* What is required
Pull out every line of the material below that contains the string "LilyPond", treating uppercase and lowercase as distinct.

Records from a collection:
►
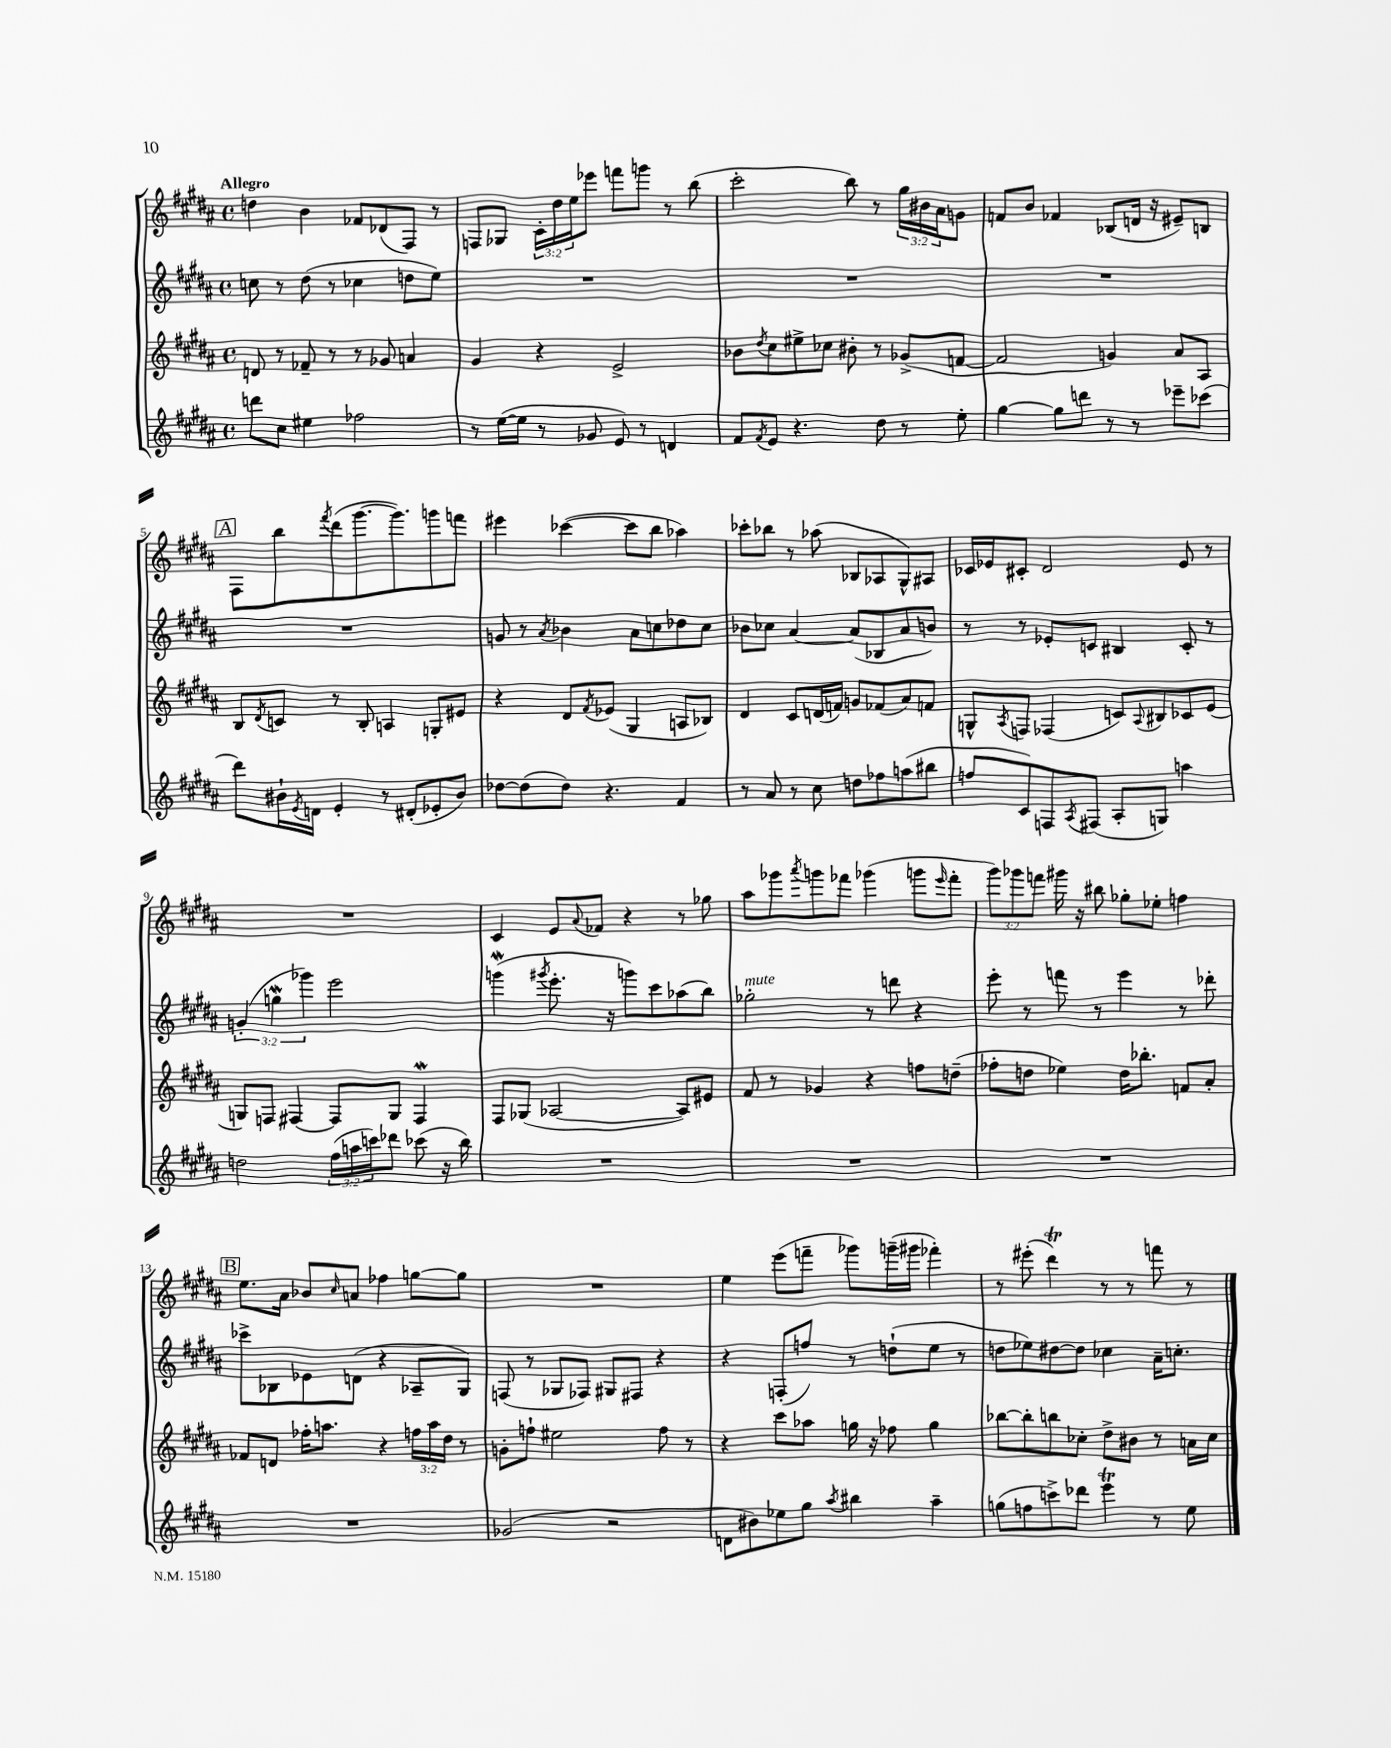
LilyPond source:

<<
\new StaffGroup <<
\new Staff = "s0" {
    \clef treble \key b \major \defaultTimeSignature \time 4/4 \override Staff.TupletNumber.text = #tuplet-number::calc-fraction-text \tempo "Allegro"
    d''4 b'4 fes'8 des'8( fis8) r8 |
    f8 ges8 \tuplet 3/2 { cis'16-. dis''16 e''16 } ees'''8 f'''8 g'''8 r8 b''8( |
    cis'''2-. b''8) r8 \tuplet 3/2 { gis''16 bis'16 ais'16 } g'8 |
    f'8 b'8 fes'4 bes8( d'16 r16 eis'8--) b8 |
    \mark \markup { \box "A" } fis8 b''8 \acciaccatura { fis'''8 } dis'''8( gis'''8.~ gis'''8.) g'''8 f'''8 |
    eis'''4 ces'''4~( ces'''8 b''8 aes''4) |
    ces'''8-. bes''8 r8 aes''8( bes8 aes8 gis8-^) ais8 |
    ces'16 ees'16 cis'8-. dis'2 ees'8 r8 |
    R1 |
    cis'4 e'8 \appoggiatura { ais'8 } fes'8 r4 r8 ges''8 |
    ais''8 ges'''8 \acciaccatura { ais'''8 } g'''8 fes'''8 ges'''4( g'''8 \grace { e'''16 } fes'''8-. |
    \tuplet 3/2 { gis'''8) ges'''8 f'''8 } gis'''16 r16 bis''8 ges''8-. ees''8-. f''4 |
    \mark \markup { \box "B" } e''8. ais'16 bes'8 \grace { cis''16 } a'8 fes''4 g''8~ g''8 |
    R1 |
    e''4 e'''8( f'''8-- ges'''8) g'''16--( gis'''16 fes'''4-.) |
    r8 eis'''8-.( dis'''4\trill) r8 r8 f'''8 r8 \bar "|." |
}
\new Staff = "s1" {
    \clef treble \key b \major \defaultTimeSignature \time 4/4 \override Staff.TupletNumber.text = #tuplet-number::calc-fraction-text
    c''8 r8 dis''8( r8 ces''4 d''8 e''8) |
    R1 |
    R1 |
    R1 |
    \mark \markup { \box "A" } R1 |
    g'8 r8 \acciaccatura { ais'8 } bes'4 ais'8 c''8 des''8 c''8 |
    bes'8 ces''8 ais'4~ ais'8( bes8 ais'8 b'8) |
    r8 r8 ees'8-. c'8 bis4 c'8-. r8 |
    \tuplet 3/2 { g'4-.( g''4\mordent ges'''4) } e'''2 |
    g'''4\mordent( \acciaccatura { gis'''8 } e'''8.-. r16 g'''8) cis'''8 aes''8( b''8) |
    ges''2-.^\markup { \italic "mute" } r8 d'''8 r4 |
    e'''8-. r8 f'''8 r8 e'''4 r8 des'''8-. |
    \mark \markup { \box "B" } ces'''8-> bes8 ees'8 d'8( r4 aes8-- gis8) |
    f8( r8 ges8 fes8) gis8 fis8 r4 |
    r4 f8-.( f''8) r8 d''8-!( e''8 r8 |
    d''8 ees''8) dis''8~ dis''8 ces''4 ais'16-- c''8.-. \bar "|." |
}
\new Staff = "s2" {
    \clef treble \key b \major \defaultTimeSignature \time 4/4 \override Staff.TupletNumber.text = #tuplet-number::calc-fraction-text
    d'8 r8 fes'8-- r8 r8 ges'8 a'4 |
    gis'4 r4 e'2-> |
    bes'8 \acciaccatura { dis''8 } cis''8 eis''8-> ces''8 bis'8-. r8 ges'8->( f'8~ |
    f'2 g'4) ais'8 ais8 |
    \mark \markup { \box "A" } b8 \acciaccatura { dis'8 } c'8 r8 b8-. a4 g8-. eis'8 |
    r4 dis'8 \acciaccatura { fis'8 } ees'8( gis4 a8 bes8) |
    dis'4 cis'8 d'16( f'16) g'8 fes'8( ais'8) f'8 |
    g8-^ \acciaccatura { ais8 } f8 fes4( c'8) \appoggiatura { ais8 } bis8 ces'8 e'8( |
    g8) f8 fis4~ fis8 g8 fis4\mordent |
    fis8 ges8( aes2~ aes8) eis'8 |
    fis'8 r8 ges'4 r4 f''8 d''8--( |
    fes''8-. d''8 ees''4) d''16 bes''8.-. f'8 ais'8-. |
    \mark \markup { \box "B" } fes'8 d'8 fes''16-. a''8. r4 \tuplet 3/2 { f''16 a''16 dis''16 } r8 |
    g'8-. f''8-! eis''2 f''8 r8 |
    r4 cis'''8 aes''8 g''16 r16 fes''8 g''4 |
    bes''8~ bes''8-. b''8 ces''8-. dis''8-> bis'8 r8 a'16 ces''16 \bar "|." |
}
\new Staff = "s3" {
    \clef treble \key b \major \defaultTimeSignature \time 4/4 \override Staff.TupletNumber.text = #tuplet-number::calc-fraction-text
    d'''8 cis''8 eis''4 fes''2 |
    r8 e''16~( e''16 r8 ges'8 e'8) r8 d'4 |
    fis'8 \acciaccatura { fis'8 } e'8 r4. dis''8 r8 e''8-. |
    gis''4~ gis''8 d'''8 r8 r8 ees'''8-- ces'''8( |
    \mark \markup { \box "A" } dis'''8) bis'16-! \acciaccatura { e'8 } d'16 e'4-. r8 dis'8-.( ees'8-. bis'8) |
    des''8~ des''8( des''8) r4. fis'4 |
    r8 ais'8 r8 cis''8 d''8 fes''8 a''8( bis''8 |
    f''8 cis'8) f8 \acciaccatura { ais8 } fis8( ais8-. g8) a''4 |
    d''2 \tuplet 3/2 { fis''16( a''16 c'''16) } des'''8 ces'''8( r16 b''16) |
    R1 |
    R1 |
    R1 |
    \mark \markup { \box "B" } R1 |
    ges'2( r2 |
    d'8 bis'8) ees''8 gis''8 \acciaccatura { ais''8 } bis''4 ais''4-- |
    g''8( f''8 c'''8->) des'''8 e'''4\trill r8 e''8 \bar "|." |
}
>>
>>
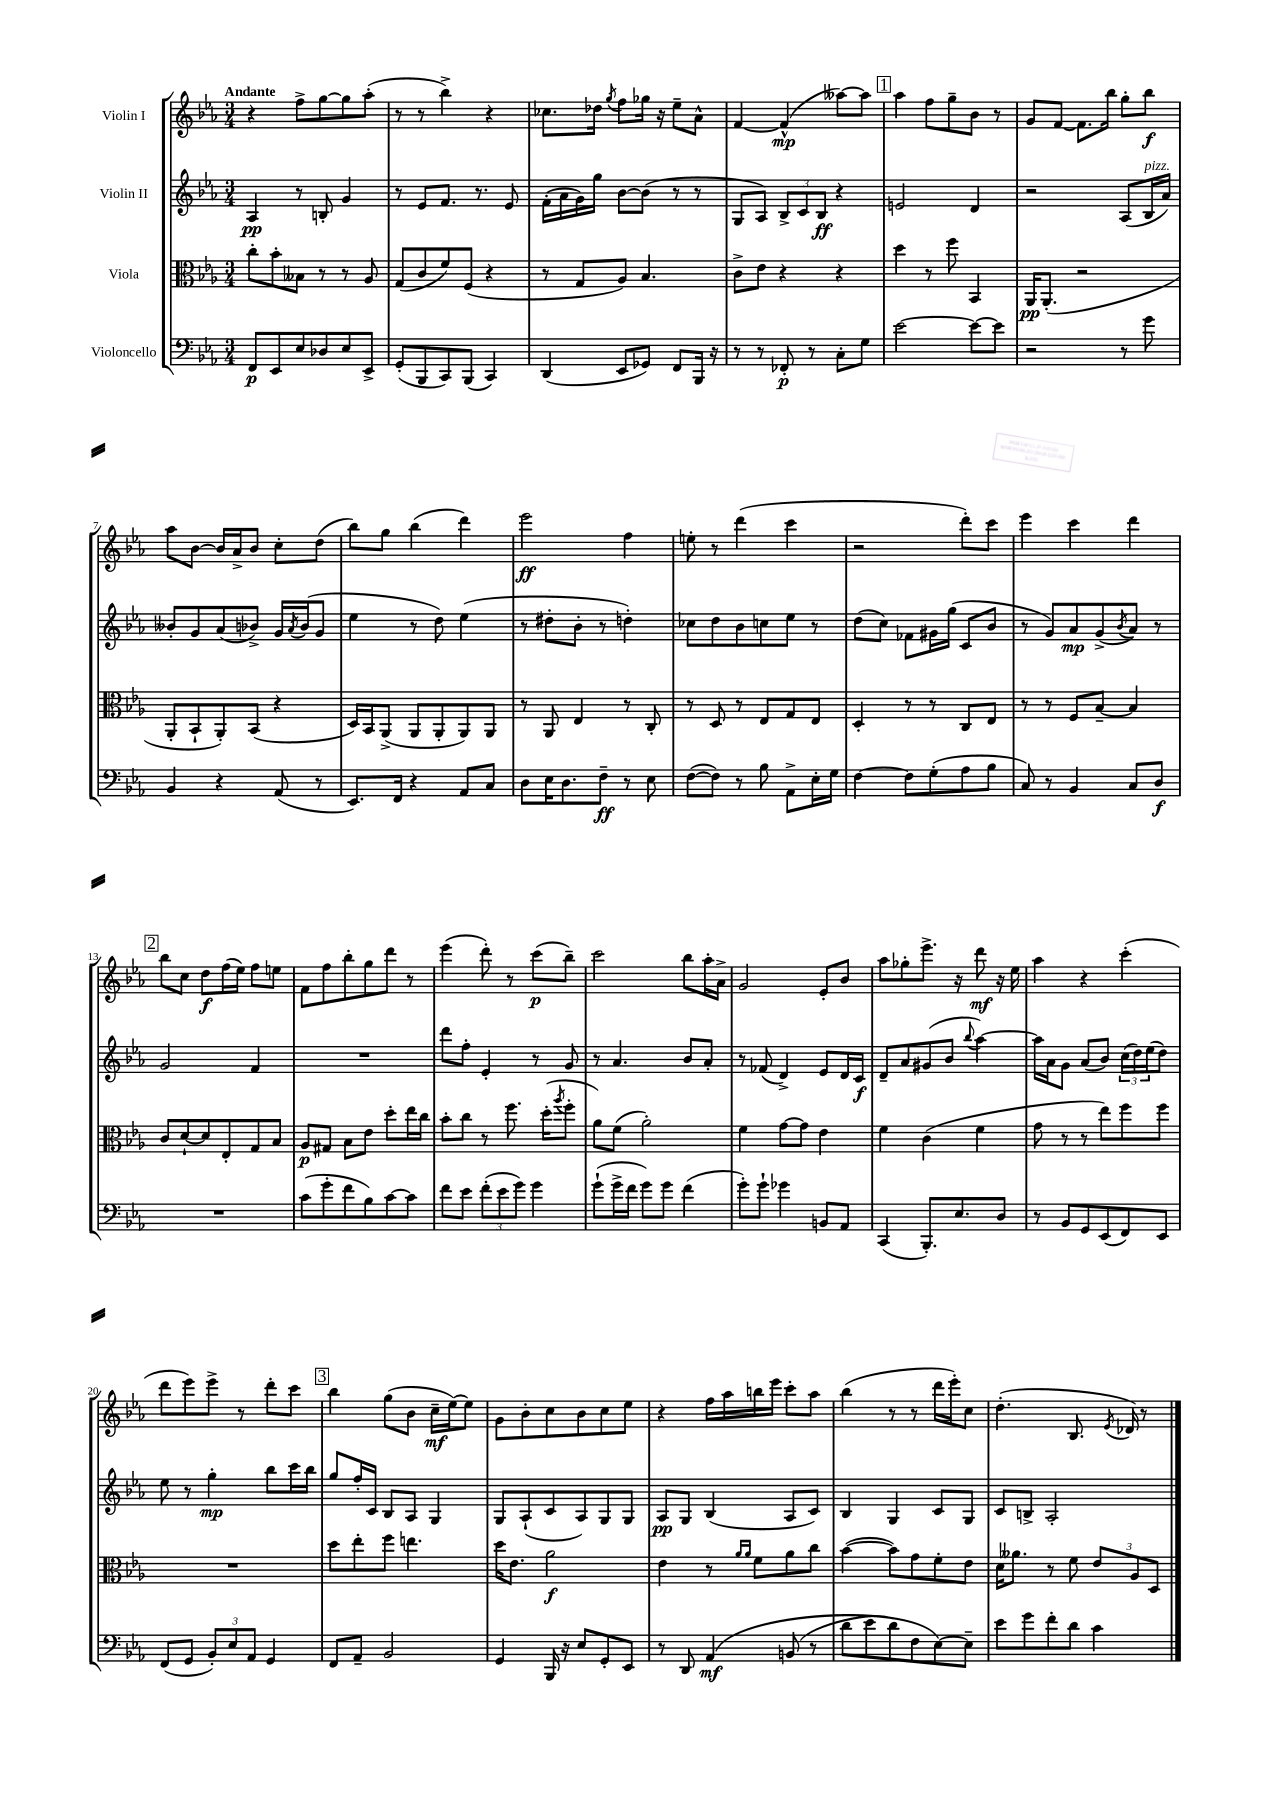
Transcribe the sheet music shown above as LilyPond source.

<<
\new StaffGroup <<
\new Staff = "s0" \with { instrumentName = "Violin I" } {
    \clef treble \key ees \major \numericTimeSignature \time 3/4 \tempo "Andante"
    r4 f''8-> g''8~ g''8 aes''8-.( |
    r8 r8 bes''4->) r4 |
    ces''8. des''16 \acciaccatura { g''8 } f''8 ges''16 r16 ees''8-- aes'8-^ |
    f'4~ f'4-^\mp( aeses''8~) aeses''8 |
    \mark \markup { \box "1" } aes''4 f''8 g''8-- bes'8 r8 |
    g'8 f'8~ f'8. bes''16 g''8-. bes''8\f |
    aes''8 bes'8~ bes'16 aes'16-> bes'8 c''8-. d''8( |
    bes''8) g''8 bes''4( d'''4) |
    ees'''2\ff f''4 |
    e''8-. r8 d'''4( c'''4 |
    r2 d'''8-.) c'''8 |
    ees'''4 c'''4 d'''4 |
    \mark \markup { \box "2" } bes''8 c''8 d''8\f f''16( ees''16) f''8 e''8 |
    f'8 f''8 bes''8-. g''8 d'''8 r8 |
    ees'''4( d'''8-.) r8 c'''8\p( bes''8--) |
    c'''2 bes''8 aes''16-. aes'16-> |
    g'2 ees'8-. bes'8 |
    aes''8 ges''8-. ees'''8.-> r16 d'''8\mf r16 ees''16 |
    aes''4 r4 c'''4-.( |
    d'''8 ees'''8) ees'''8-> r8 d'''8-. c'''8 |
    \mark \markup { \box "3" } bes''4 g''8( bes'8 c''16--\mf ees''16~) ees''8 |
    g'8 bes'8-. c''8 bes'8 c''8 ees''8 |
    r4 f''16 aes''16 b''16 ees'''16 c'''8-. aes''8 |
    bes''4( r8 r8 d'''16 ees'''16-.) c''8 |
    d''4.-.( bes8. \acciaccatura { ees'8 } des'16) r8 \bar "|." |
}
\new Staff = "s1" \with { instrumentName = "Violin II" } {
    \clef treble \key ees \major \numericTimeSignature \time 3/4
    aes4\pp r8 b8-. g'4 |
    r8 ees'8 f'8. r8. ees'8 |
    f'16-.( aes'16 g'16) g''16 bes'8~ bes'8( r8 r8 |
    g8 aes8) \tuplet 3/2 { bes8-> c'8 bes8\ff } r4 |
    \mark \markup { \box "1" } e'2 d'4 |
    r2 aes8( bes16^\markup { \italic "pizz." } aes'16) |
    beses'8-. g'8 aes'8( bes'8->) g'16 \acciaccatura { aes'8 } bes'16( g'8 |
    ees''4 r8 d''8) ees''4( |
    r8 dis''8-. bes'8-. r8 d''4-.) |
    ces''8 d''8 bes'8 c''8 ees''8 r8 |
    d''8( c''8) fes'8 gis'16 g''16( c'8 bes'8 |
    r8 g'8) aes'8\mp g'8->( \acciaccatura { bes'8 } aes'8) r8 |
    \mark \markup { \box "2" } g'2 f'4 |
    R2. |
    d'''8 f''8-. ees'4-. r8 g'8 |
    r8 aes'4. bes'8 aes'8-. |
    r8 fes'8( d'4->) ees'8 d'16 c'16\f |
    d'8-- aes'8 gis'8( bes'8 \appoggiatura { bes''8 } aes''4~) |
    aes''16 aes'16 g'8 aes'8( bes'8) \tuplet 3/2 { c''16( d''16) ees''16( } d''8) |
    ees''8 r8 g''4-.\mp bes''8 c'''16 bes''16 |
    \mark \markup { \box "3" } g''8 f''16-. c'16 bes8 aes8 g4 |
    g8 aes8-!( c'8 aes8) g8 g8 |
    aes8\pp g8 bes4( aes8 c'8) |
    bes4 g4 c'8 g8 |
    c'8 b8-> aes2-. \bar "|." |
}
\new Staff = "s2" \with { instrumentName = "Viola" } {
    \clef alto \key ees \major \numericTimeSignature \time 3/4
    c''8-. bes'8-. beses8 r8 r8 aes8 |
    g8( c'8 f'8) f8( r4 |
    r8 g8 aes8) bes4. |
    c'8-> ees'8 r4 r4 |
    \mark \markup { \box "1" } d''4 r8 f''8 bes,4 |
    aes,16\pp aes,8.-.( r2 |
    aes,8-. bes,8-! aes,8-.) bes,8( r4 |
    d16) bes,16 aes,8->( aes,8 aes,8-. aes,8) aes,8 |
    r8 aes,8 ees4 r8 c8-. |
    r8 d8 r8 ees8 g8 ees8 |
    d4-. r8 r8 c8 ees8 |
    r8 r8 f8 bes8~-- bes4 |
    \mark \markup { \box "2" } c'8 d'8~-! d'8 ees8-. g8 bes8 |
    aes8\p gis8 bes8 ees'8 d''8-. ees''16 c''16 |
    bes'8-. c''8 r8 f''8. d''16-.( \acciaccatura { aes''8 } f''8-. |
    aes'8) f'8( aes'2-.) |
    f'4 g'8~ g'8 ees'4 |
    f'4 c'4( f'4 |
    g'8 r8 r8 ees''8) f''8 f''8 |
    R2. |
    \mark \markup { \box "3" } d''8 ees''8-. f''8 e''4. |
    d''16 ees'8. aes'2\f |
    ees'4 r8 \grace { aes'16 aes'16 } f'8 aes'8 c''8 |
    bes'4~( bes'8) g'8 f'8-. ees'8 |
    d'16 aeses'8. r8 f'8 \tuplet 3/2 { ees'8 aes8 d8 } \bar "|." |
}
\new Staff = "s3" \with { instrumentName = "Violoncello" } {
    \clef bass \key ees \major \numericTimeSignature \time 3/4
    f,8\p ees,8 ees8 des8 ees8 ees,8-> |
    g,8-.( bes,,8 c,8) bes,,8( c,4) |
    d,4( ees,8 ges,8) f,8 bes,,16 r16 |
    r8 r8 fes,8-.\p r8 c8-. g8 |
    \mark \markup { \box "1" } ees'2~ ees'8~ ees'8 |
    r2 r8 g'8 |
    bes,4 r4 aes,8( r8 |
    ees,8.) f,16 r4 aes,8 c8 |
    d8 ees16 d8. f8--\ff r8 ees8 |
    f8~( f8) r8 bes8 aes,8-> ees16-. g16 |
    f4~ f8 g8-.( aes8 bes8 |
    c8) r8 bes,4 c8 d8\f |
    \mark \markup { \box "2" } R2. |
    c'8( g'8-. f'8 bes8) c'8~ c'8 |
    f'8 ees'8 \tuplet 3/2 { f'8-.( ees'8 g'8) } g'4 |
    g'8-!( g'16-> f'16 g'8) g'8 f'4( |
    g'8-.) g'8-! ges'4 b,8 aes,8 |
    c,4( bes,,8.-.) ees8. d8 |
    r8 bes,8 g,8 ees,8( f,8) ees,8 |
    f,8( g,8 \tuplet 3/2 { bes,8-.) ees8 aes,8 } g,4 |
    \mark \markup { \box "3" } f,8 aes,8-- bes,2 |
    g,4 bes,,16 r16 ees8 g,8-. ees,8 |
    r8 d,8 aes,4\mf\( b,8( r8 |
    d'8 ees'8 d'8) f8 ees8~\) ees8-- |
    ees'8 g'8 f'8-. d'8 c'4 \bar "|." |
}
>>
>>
◄
* Result
LilyPond source:
Transcribe the sheet music shown above as LilyPond source.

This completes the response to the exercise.